Record excerpts
┏━━
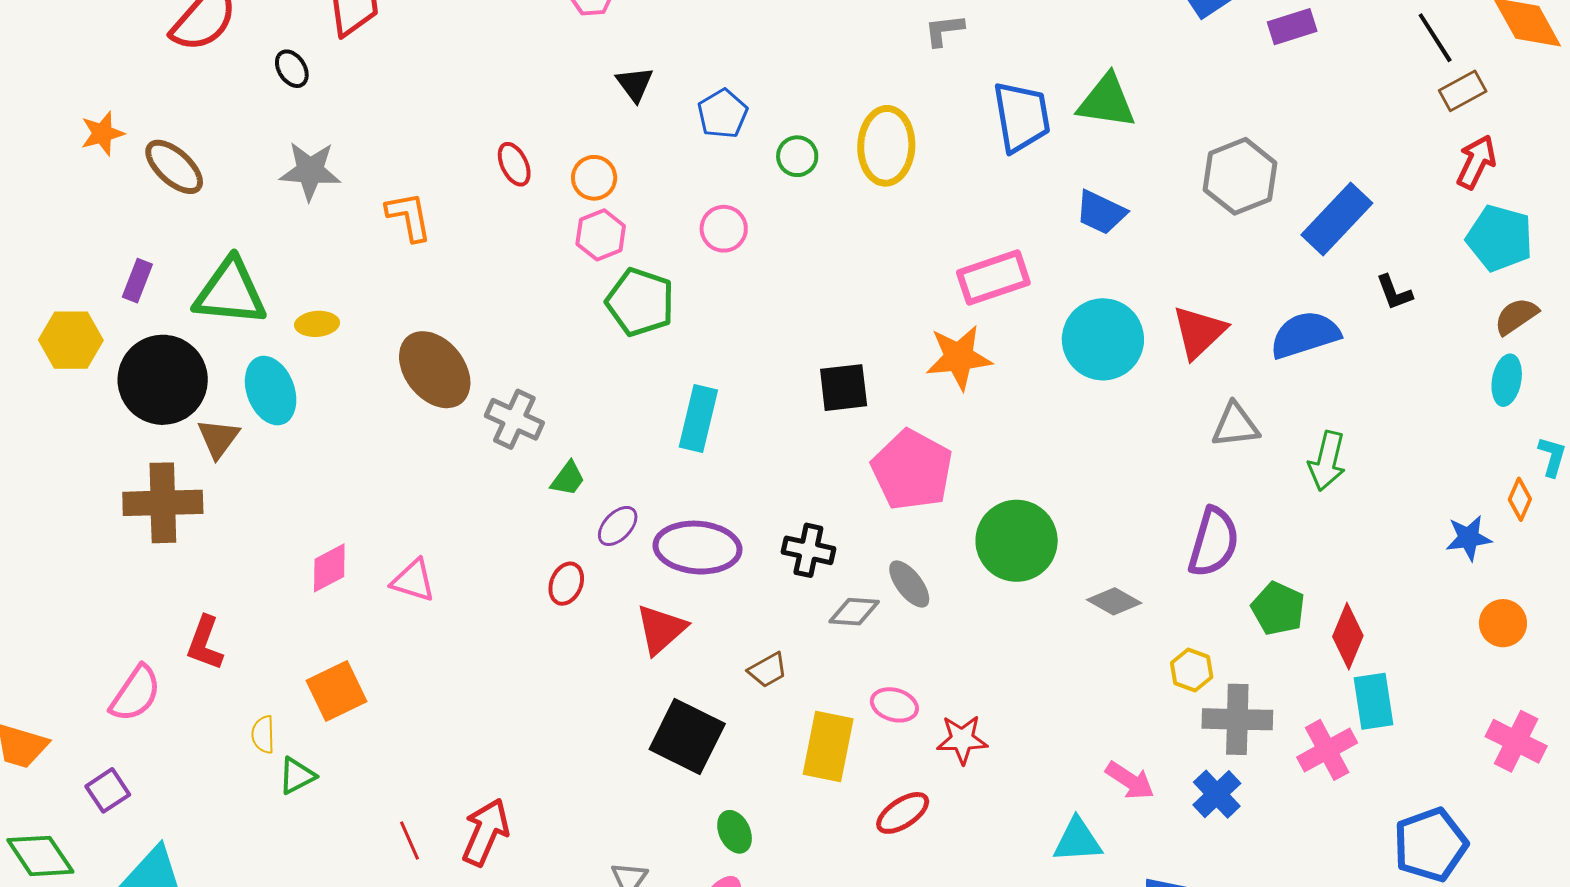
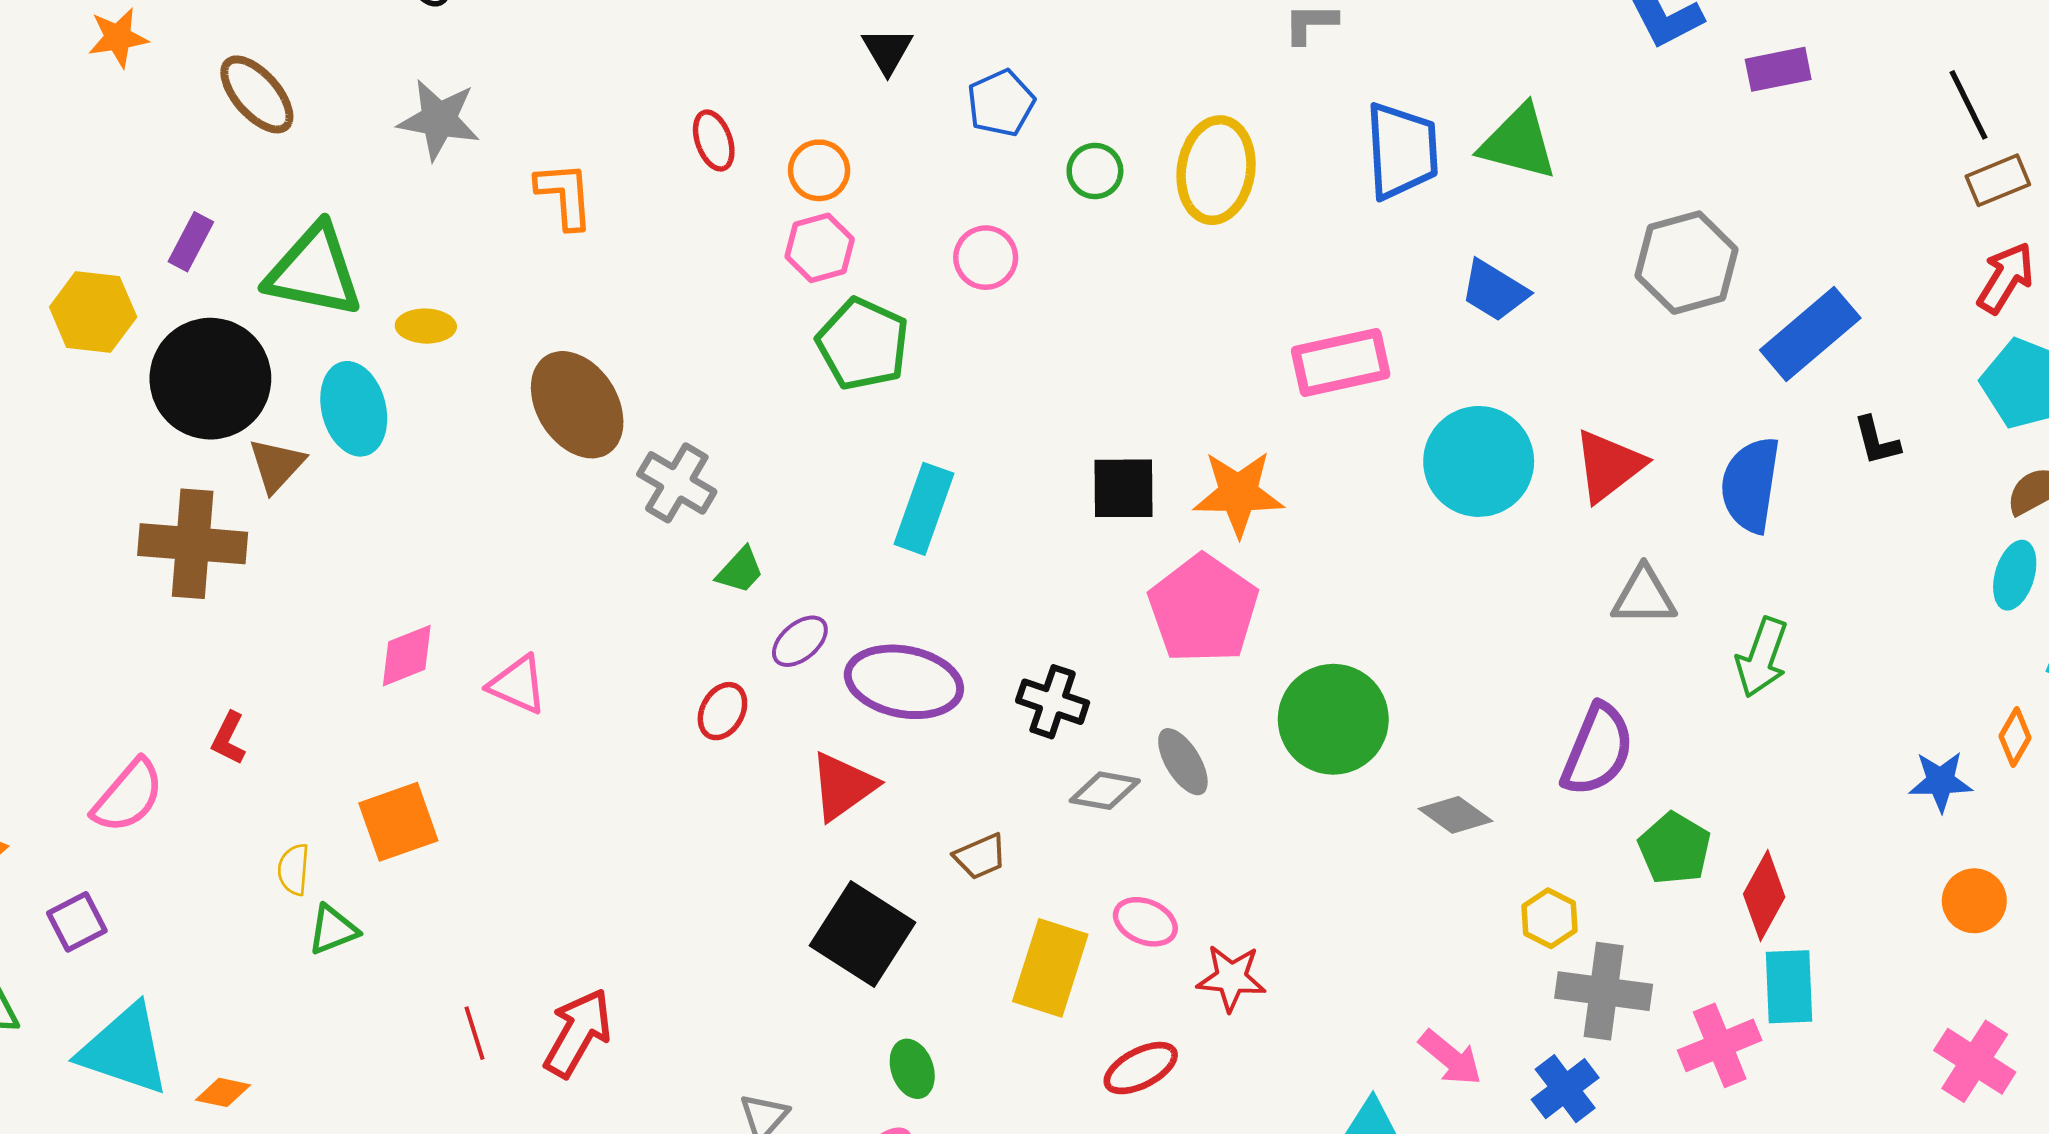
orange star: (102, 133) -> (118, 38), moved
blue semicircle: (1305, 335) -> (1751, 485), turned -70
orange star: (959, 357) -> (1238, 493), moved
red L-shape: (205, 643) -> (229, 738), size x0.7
┗━━
┏━━
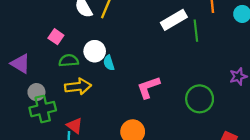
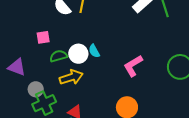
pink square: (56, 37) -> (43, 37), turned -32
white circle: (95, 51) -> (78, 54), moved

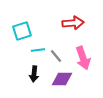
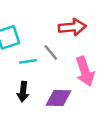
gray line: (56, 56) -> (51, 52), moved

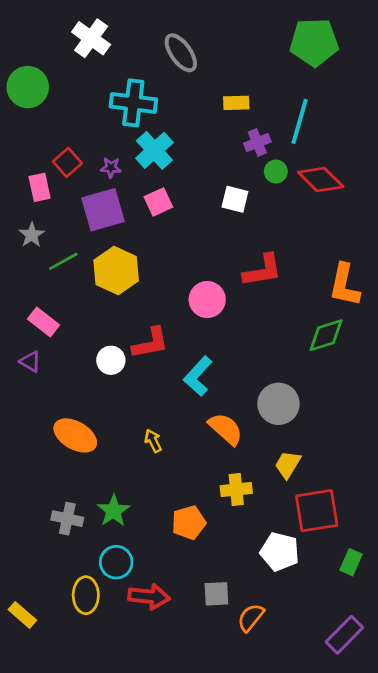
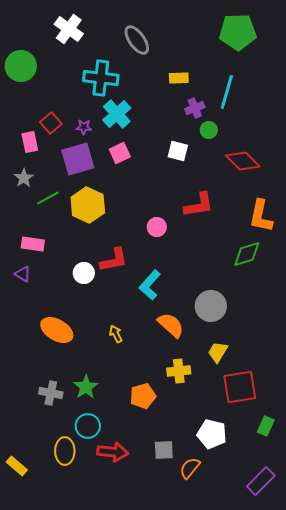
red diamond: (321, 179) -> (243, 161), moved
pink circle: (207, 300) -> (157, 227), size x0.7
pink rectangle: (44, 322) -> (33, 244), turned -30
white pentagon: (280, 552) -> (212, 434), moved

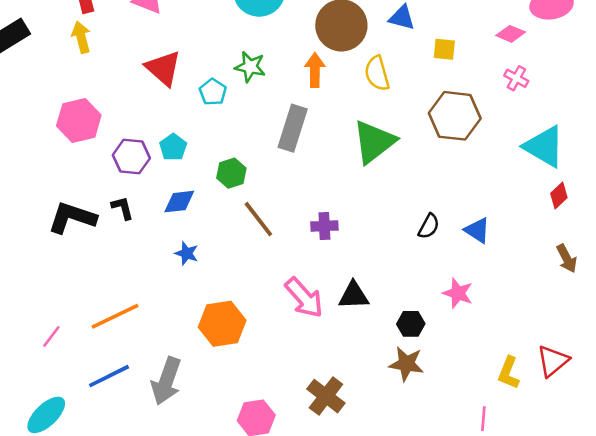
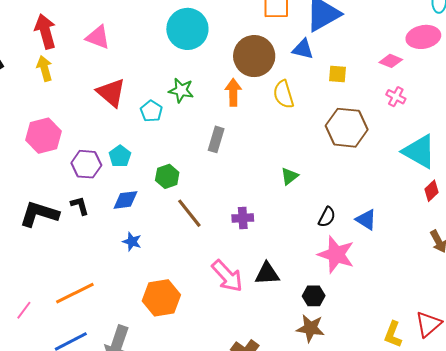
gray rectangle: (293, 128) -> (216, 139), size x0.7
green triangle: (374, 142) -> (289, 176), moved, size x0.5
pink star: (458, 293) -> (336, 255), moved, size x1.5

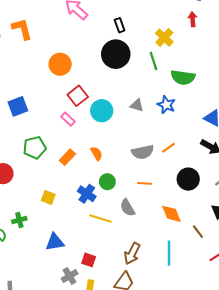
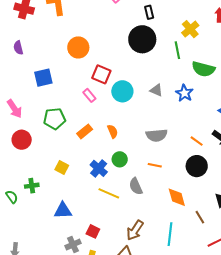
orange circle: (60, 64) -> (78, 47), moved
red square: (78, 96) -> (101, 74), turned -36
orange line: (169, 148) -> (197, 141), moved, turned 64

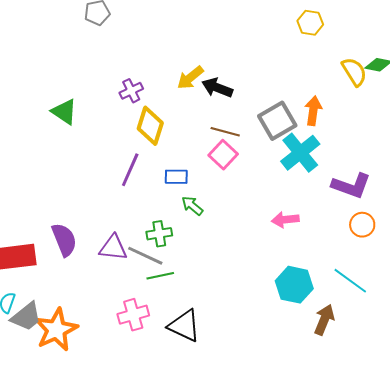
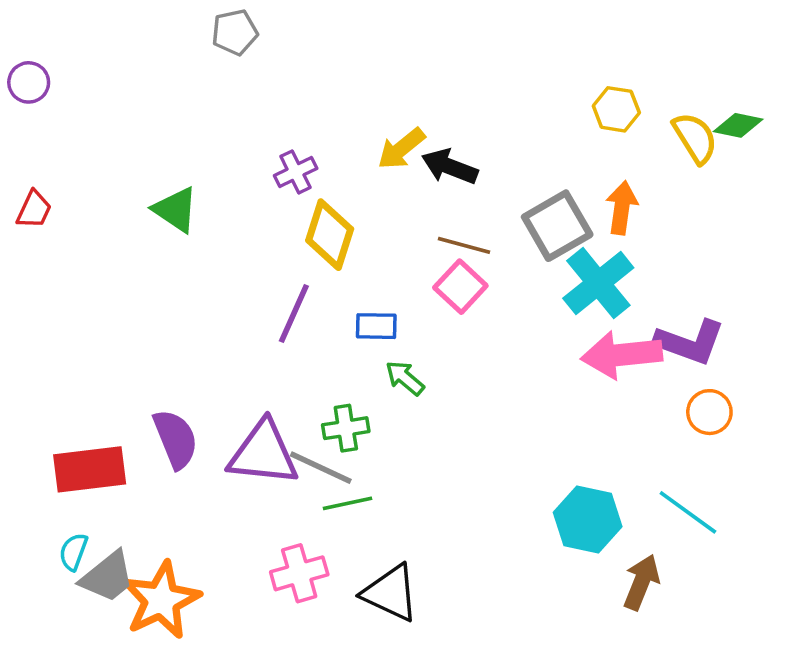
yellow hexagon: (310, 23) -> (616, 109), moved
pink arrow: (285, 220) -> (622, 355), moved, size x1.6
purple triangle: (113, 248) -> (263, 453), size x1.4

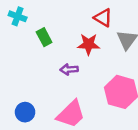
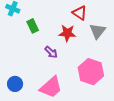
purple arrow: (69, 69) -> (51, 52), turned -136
┗━━
Work to be completed
What is needed is a count of the lines in the data that contain the word "triangle"; please give it and no other words.

Task answer
2